(THE RECORDS Opens)

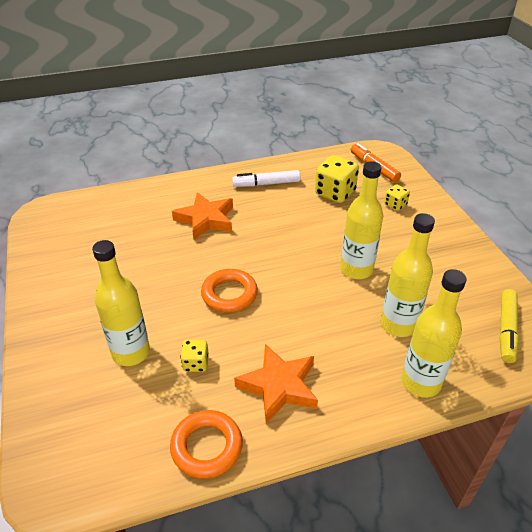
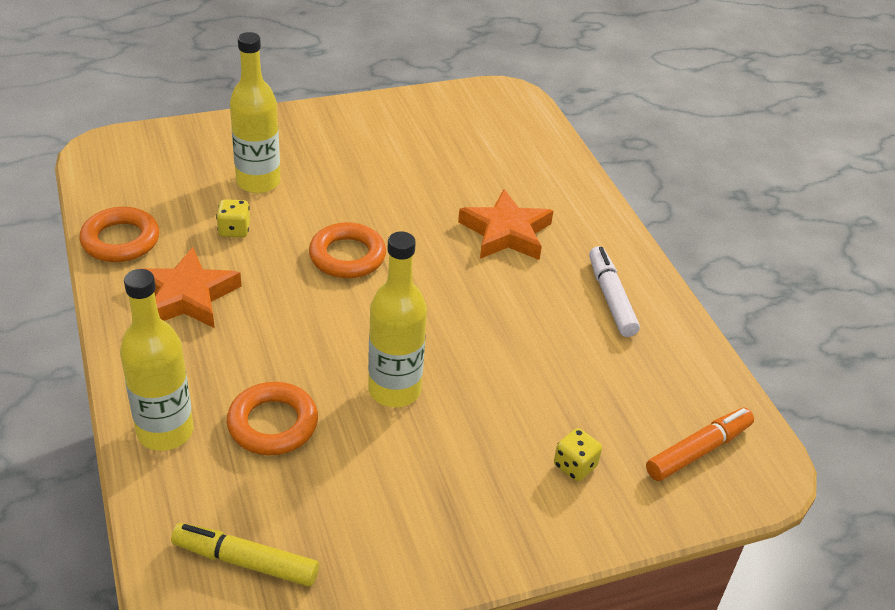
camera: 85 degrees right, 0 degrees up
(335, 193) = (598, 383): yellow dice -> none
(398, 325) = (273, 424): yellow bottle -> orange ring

(THE RECORDS Closes)
(THE RECORDS Opens)

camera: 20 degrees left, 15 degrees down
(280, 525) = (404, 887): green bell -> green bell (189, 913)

(THE RECORDS Closes)

PROBLEM DESCRIPTION – Using the entries shown above, reproduce verbatim the lines from the line bearing "camera: 85 degrees right, 0 degrees up" to the line bearing "(398, 325) = (273, 424): yellow", inclusive.

RESPONSE AREA –
camera: 85 degrees right, 0 degrees up
(335, 193) = (598, 383): yellow dice -> none
(398, 325) = (273, 424): yellow bottle -> orange ring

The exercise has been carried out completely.